• EXERCISE PROMPT: The lines from the start of the listing through the line containing "none -> tan brick C3:C4 level 1" should be printed exactly, and no other lines should be printed.

--- DATA LISTING Enclosed Below ---

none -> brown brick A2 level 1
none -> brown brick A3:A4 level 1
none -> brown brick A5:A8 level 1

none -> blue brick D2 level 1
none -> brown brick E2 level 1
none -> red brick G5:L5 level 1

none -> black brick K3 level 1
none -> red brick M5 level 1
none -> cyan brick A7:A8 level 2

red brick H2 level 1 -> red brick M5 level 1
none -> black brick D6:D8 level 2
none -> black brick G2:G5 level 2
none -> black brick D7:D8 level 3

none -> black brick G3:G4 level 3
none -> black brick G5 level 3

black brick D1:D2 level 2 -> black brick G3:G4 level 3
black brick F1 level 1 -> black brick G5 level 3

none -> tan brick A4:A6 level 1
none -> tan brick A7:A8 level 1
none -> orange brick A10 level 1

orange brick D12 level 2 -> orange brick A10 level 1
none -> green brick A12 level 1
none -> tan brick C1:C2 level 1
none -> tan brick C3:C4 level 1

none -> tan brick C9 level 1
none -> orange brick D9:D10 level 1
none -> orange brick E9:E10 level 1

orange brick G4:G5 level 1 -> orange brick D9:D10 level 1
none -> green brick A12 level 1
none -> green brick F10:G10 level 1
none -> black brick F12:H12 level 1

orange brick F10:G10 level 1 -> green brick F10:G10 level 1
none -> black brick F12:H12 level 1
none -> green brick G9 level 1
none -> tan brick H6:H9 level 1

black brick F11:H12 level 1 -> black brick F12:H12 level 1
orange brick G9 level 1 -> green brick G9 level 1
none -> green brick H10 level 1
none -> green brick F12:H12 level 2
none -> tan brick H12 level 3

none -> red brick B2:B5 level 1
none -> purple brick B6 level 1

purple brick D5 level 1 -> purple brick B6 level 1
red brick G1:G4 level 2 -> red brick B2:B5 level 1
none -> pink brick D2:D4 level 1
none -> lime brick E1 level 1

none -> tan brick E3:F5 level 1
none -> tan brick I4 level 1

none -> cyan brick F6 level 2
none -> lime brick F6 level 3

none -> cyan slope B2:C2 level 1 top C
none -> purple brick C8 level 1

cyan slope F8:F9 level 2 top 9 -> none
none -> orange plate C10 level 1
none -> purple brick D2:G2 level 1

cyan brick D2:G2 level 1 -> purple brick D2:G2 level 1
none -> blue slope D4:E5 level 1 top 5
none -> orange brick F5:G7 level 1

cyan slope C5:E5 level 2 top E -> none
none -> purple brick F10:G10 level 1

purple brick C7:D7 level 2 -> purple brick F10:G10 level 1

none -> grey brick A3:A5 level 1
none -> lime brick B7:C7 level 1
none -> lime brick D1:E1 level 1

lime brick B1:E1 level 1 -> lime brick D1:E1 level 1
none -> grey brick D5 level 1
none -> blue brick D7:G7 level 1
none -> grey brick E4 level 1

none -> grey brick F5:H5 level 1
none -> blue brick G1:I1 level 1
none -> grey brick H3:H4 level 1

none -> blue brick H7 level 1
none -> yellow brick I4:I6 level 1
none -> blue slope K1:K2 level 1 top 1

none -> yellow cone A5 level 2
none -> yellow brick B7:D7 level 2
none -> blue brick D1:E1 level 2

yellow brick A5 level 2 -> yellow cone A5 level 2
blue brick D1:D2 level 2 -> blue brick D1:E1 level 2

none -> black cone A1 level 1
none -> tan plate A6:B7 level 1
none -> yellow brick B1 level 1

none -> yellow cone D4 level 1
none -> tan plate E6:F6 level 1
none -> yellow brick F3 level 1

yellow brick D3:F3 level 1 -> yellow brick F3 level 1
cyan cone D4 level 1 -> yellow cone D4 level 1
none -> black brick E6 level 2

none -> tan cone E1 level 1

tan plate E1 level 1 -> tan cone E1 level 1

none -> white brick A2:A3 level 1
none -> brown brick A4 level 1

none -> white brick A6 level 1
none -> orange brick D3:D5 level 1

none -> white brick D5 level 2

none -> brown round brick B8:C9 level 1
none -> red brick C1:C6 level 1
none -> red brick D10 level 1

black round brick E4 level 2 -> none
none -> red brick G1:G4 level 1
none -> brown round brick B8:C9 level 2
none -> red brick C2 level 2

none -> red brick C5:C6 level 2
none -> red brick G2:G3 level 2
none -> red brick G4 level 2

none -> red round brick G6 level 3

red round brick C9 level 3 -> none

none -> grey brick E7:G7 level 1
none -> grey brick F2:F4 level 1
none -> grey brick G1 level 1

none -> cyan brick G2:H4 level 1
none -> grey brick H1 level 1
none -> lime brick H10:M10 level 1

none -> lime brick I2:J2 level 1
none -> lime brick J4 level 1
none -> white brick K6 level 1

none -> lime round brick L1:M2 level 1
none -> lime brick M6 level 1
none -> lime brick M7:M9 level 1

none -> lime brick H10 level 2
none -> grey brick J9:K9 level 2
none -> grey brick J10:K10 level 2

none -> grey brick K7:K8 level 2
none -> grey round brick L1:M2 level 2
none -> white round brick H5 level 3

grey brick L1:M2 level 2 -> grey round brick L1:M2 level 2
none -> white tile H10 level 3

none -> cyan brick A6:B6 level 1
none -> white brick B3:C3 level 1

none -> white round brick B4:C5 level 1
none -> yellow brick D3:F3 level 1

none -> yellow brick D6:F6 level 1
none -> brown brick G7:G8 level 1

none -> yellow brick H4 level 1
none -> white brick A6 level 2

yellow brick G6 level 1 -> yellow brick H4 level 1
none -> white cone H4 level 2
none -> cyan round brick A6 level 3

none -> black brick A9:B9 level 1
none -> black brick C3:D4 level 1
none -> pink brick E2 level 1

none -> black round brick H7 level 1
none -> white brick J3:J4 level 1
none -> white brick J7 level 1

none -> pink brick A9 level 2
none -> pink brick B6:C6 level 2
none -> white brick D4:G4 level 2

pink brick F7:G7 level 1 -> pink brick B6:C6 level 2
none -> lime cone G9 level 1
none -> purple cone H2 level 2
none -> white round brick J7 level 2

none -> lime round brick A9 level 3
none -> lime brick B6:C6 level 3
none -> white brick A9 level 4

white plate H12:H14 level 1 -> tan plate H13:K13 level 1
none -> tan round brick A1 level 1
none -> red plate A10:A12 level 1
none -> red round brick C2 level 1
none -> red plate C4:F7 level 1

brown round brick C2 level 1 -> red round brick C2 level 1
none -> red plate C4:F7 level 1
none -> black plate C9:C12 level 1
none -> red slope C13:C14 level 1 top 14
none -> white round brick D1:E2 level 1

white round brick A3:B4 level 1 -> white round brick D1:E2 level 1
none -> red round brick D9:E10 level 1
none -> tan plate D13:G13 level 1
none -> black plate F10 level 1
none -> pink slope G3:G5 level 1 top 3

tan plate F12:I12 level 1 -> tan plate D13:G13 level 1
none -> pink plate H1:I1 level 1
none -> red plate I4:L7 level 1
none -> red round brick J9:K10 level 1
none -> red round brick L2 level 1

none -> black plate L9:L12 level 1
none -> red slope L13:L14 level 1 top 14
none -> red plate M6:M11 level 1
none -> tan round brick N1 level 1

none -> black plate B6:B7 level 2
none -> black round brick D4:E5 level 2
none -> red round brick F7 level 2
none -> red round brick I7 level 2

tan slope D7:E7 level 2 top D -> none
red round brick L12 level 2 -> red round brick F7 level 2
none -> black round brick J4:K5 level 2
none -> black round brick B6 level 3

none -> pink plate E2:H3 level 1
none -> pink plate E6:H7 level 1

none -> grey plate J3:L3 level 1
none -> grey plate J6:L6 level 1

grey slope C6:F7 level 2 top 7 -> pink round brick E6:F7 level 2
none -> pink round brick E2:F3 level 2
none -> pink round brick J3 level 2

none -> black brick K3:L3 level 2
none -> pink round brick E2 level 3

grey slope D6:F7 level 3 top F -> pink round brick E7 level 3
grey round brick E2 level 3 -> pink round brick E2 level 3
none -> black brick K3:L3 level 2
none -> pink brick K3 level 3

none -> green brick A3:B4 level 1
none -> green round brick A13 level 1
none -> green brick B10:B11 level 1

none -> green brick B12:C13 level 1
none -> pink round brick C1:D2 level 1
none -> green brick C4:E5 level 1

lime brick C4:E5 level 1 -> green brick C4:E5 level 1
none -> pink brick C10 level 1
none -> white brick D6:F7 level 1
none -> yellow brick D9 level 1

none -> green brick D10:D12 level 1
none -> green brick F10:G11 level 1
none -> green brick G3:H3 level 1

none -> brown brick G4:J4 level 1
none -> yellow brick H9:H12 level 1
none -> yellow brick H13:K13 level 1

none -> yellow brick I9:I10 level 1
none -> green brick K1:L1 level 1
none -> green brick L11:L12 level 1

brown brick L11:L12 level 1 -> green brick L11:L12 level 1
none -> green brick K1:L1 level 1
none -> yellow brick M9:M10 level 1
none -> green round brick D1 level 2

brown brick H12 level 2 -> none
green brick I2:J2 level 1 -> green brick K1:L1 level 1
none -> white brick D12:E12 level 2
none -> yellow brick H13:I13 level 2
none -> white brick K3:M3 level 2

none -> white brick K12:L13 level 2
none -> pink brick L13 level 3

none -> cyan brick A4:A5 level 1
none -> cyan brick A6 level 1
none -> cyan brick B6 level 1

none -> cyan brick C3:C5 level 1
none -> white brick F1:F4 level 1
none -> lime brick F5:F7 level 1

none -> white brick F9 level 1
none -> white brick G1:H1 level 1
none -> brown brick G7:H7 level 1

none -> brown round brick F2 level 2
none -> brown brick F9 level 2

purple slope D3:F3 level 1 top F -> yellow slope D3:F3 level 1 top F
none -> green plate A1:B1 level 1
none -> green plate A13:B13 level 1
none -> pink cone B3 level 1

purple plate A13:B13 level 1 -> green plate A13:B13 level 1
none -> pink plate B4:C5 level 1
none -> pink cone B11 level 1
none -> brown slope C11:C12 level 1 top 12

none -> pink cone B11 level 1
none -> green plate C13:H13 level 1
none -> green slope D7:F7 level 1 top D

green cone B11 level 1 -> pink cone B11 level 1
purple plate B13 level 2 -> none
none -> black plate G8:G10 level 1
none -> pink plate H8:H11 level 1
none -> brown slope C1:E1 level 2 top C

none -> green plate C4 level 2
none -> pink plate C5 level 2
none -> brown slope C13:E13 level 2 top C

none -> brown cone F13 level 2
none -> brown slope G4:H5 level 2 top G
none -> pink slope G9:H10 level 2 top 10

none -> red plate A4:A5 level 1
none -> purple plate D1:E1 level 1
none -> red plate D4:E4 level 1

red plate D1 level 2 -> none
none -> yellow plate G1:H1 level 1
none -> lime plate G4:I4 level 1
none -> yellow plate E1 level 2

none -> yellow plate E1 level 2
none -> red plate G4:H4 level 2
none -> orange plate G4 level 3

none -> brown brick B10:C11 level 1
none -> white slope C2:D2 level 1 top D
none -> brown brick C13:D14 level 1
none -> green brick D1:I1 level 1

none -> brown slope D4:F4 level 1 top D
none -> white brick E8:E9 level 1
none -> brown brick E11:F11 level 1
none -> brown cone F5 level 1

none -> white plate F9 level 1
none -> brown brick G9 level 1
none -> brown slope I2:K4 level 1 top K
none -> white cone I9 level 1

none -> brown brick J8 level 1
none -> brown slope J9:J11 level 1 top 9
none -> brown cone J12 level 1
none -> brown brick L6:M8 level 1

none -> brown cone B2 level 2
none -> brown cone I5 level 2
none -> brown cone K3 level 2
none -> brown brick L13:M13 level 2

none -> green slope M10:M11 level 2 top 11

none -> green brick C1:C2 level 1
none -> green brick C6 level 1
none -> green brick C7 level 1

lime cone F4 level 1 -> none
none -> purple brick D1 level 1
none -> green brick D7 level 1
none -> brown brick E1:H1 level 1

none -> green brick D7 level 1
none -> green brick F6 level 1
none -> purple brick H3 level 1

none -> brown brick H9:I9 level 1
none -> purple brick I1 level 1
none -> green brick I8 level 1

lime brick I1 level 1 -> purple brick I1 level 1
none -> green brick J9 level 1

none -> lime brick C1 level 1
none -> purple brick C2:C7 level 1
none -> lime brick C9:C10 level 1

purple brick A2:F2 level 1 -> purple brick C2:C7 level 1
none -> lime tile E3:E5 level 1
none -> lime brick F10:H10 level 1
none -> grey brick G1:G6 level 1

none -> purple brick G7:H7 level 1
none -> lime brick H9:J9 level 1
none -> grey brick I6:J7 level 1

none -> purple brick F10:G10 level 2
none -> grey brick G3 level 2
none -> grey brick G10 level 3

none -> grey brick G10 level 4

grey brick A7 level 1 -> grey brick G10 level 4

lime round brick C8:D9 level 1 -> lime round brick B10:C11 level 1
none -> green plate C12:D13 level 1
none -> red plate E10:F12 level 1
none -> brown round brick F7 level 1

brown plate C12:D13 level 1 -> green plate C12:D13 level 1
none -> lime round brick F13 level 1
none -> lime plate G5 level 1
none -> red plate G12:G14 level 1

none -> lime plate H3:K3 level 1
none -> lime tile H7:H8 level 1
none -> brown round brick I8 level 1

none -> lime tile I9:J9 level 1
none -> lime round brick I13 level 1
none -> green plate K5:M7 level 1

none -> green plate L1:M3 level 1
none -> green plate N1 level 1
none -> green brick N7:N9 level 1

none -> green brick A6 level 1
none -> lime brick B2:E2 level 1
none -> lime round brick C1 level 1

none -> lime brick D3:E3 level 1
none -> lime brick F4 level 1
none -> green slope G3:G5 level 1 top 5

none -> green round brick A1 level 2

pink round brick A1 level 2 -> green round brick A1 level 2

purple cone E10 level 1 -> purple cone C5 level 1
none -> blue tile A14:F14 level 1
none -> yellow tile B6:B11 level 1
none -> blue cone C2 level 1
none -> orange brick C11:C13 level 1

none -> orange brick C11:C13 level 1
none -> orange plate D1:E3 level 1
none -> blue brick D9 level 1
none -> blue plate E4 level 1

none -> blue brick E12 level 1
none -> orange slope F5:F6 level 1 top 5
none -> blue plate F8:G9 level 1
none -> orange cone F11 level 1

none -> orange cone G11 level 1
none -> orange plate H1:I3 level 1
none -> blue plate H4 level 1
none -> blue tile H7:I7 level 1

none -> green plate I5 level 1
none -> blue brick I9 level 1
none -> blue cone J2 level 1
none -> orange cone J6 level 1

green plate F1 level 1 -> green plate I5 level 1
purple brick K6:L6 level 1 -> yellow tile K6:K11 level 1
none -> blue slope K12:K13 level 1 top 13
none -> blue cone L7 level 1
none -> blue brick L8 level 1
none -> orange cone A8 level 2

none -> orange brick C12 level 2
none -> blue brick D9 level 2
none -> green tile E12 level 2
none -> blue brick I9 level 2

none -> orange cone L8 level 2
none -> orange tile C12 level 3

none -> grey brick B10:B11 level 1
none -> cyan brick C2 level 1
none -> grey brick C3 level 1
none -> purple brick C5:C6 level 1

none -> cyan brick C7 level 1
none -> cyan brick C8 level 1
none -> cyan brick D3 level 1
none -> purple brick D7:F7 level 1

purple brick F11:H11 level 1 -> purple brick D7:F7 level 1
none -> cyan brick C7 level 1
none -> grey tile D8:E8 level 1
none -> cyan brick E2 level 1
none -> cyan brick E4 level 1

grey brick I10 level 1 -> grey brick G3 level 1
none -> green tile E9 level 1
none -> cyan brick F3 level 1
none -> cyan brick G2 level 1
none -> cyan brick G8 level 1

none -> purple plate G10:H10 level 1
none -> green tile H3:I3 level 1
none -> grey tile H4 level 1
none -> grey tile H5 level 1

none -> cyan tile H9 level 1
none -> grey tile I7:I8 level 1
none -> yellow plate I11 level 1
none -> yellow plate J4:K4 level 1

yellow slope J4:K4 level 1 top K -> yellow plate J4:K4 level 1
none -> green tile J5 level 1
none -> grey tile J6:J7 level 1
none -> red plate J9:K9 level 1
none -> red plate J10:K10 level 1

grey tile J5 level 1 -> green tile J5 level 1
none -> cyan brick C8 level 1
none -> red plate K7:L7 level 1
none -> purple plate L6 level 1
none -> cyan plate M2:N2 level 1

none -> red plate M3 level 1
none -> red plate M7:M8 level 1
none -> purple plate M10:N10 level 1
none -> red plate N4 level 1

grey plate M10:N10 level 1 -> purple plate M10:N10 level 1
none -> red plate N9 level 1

--- End of Enclosed DATA LISTING ---

• RESULT OF THIS EXERCISE:
none -> brown brick A2 level 1
none -> brown brick A3:A4 level 1
none -> brown brick A5:A8 level 1

none -> blue brick D2 level 1
none -> brown brick E2 level 1
none -> red brick G5:L5 level 1

none -> black brick K3 level 1
none -> red brick M5 level 1
none -> cyan brick A7:A8 level 2

red brick H2 level 1 -> red brick M5 level 1
none -> black brick D6:D8 level 2
none -> black brick G2:G5 level 2
none -> black brick D7:D8 level 3

none -> black brick G3:G4 level 3
none -> black brick G5 level 3

black brick D1:D2 level 2 -> black brick G3:G4 level 3
black brick F1 level 1 -> black brick G5 level 3

none -> tan brick A4:A6 level 1
none -> tan brick A7:A8 level 1
none -> orange brick A10 level 1

orange brick D12 level 2 -> orange brick A10 level 1
none -> green brick A12 level 1
none -> tan brick C1:C2 level 1
none -> tan brick C3:C4 level 1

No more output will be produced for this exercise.